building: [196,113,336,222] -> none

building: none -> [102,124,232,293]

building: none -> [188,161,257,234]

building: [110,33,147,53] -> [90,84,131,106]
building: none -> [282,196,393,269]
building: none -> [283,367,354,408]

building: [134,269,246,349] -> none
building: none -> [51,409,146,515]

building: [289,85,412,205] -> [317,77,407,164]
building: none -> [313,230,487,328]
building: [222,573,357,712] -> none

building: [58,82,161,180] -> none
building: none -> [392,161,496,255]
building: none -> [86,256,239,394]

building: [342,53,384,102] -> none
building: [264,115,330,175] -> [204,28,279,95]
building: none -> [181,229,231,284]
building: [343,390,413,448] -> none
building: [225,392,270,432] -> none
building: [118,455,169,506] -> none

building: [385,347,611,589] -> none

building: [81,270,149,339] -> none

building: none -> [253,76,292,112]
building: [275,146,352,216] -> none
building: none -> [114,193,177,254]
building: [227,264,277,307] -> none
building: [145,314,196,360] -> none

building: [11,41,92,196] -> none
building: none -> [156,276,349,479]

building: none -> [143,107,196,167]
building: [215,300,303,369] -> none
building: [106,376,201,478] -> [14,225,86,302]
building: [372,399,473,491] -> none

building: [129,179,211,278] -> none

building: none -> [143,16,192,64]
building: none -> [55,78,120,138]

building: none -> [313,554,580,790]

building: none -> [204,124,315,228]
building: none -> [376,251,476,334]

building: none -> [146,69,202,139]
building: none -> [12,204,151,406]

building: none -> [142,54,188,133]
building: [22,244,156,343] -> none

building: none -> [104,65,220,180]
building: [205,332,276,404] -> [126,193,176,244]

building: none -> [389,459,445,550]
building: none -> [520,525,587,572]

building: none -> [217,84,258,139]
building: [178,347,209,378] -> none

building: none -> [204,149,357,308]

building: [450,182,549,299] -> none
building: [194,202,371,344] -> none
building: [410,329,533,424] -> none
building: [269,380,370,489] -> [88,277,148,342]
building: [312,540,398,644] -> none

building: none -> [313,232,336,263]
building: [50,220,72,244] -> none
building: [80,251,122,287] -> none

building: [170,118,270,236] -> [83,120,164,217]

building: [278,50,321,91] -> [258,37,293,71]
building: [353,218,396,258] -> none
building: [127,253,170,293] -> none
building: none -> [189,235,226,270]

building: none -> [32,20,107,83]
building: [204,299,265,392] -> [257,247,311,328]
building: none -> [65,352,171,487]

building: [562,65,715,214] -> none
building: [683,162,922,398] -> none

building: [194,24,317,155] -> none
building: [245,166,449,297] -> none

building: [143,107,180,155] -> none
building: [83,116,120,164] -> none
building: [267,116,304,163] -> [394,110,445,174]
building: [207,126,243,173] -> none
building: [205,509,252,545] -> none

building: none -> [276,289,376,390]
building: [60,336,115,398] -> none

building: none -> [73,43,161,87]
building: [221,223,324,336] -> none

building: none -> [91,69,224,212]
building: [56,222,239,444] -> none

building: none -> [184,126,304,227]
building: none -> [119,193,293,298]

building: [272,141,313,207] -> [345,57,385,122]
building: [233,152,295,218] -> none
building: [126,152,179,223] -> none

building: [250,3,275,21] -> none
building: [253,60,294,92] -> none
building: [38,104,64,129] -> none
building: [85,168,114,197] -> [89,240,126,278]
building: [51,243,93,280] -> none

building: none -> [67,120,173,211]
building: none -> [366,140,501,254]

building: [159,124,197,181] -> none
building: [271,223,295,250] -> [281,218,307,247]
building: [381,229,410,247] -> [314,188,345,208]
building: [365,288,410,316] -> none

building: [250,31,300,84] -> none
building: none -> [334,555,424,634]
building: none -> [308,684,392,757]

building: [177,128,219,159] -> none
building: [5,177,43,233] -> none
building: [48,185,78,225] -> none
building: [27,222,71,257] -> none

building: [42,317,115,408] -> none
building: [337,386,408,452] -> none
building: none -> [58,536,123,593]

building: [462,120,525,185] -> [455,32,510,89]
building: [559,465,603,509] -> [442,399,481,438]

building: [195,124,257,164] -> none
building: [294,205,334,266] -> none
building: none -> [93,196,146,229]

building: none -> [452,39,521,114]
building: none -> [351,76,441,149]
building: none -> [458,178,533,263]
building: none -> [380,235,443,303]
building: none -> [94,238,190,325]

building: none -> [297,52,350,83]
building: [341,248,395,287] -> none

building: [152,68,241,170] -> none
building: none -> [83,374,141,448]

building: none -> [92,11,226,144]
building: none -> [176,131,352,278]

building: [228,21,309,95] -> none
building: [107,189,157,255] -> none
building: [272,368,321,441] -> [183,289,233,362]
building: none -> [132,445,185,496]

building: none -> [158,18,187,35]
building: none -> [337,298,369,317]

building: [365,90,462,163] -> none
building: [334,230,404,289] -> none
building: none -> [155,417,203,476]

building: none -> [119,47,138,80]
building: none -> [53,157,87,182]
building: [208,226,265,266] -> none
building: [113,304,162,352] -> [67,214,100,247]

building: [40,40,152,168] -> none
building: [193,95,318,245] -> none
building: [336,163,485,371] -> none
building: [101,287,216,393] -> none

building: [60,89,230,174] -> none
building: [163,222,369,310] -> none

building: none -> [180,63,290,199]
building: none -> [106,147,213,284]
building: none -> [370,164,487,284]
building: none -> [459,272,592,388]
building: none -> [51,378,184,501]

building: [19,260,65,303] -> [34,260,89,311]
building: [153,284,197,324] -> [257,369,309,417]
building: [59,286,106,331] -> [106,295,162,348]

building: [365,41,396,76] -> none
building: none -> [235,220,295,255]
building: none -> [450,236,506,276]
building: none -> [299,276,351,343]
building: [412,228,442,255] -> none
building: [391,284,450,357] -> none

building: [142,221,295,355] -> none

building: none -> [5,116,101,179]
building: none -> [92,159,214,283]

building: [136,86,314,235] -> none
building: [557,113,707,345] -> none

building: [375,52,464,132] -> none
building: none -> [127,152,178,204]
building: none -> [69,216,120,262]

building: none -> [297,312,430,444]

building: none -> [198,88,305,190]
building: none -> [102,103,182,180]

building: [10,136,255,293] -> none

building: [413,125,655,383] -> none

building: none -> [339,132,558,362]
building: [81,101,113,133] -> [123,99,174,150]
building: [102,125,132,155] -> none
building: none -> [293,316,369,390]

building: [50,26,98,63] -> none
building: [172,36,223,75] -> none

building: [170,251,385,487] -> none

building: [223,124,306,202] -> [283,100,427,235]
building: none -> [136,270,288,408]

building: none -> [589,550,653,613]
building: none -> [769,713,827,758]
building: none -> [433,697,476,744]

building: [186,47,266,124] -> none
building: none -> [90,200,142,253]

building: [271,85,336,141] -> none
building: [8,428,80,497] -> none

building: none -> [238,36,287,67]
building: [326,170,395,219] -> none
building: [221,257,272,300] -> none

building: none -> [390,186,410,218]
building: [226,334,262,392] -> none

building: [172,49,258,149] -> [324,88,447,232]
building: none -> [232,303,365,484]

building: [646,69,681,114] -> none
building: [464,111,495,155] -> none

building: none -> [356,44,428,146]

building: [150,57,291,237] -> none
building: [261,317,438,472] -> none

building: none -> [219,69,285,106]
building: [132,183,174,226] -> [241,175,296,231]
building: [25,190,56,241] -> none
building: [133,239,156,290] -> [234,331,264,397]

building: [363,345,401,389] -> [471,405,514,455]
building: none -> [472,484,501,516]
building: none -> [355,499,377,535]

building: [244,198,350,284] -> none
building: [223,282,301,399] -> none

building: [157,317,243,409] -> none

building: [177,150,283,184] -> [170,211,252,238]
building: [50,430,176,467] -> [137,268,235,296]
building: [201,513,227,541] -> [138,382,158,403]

Exercise instructions: Write out exactly the lines above from the line with "building: [336,163,485,371] -> none" through the line with "building: [261,317,438,472] -> none", both of them included, and leave out all other lines.

Answer section:
building: [336,163,485,371] -> none
building: [101,287,216,393] -> none

building: [60,89,230,174] -> none
building: [163,222,369,310] -> none

building: none -> [180,63,290,199]
building: none -> [106,147,213,284]
building: none -> [370,164,487,284]
building: none -> [459,272,592,388]
building: none -> [51,378,184,501]

building: [19,260,65,303] -> [34,260,89,311]
building: [153,284,197,324] -> [257,369,309,417]
building: [59,286,106,331] -> [106,295,162,348]

building: [365,41,396,76] -> none
building: none -> [235,220,295,255]
building: none -> [450,236,506,276]
building: none -> [299,276,351,343]
building: [412,228,442,255] -> none
building: [391,284,450,357] -> none

building: [142,221,295,355] -> none

building: none -> [5,116,101,179]
building: none -> [92,159,214,283]

building: [136,86,314,235] -> none
building: [557,113,707,345] -> none

building: [375,52,464,132] -> none
building: none -> [127,152,178,204]
building: none -> [69,216,120,262]

building: none -> [297,312,430,444]

building: none -> [198,88,305,190]
building: none -> [102,103,182,180]

building: [10,136,255,293] -> none

building: [413,125,655,383] -> none

building: none -> [339,132,558,362]
building: [81,101,113,133] -> [123,99,174,150]
building: [102,125,132,155] -> none
building: none -> [293,316,369,390]

building: [50,26,98,63] -> none
building: [172,36,223,75] -> none

building: [170,251,385,487] -> none

building: [223,124,306,202] -> [283,100,427,235]
building: none -> [136,270,288,408]

building: none -> [589,550,653,613]
building: none -> [769,713,827,758]
building: none -> [433,697,476,744]

building: [186,47,266,124] -> none
building: none -> [90,200,142,253]

building: [271,85,336,141] -> none
building: [8,428,80,497] -> none

building: none -> [238,36,287,67]
building: [326,170,395,219] -> none
building: [221,257,272,300] -> none

building: none -> [390,186,410,218]
building: [226,334,262,392] -> none

building: [172,49,258,149] -> [324,88,447,232]
building: none -> [232,303,365,484]

building: [646,69,681,114] -> none
building: [464,111,495,155] -> none

building: none -> [356,44,428,146]

building: [150,57,291,237] -> none
building: [261,317,438,472] -> none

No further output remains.